PROBLEM DETAILS: Begin at the top of the listing below. Write each line out exactly, ending with the line that holds "yellow plate B9 level 1 -> none".

INFORMATION SUPPLIED:
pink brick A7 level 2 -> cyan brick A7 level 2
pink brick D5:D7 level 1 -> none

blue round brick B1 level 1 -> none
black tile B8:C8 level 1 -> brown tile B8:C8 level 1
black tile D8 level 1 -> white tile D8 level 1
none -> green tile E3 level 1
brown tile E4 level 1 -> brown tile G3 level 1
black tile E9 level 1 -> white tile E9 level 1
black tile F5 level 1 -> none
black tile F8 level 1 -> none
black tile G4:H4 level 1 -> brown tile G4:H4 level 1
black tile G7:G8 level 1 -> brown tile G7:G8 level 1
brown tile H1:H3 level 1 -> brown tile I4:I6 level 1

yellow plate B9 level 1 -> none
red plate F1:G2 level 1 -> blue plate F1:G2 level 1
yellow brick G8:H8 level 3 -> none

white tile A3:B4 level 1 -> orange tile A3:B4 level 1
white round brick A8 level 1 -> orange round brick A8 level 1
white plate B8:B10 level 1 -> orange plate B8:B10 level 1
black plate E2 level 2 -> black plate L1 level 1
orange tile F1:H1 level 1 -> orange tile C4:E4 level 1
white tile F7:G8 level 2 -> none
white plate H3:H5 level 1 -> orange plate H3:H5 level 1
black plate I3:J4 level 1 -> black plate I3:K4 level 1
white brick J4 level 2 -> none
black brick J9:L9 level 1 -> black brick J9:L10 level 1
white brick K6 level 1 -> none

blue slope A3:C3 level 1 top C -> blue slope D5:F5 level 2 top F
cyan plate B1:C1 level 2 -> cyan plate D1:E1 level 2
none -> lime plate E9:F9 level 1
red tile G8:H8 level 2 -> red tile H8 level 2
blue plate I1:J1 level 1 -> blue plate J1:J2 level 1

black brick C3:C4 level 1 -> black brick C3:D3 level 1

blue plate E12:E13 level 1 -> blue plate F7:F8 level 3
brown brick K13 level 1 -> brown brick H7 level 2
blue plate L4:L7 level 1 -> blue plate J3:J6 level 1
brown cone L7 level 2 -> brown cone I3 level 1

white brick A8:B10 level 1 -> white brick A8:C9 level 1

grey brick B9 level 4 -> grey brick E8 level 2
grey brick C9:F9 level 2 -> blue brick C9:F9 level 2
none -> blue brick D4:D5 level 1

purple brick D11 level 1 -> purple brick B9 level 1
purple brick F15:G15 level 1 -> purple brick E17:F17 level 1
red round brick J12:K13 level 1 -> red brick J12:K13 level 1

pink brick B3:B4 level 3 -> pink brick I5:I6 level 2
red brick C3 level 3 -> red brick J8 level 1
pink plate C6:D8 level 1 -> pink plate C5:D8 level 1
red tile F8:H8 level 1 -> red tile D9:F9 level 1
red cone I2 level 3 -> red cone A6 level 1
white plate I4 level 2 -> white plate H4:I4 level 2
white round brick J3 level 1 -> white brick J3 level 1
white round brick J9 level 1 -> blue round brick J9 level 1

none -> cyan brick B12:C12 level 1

RESPONSE:
pink brick A7 level 2 -> cyan brick A7 level 2
pink brick D5:D7 level 1 -> none

blue round brick B1 level 1 -> none
black tile B8:C8 level 1 -> brown tile B8:C8 level 1
black tile D8 level 1 -> white tile D8 level 1
none -> green tile E3 level 1
brown tile E4 level 1 -> brown tile G3 level 1
black tile E9 level 1 -> white tile E9 level 1
black tile F5 level 1 -> none
black tile F8 level 1 -> none
black tile G4:H4 level 1 -> brown tile G4:H4 level 1
black tile G7:G8 level 1 -> brown tile G7:G8 level 1
brown tile H1:H3 level 1 -> brown tile I4:I6 level 1

yellow plate B9 level 1 -> none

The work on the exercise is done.